#### DATA EXTRACTS
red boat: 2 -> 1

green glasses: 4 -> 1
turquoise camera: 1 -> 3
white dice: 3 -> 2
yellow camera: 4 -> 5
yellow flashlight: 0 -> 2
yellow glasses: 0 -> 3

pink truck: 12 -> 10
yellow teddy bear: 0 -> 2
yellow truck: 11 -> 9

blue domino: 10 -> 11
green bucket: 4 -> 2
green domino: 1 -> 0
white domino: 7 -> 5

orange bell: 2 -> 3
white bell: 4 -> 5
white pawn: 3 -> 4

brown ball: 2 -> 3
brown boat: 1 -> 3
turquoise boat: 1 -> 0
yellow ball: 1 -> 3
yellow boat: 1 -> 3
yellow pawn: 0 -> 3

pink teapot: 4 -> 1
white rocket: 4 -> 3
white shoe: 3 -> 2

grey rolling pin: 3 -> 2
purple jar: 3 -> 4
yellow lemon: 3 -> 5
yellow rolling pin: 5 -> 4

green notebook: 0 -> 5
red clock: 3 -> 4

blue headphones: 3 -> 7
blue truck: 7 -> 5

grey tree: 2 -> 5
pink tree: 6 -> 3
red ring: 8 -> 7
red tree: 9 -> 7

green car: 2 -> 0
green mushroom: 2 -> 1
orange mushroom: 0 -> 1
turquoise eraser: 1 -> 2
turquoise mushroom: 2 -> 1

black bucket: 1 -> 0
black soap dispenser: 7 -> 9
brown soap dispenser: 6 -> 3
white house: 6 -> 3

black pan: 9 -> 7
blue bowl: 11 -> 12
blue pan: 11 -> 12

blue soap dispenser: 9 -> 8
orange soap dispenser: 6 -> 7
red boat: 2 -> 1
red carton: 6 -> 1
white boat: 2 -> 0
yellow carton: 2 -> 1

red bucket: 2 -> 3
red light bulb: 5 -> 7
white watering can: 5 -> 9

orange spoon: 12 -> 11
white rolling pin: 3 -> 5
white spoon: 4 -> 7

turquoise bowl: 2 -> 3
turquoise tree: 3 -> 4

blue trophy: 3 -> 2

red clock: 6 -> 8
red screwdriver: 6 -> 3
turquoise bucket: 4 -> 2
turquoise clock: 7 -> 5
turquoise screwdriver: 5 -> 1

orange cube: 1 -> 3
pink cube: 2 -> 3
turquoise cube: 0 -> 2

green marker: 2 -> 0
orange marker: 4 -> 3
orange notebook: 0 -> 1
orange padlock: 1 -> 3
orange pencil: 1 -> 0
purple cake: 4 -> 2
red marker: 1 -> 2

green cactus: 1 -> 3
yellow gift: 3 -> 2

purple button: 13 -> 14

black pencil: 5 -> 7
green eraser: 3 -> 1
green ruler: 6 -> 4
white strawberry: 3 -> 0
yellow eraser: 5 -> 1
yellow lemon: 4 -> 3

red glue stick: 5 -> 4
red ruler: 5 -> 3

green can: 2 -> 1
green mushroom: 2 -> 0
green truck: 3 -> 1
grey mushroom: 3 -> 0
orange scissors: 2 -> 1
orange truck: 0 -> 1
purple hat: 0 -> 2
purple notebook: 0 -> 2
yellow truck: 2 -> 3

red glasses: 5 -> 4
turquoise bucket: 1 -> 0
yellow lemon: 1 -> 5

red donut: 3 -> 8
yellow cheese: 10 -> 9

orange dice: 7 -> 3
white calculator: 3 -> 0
########
• TASK DETAILS: Find the word "tree" in the entries. Copy each line that holds it.

• OUTPUT BELOW:
grey tree: 2 -> 5
pink tree: 6 -> 3
red tree: 9 -> 7
turquoise tree: 3 -> 4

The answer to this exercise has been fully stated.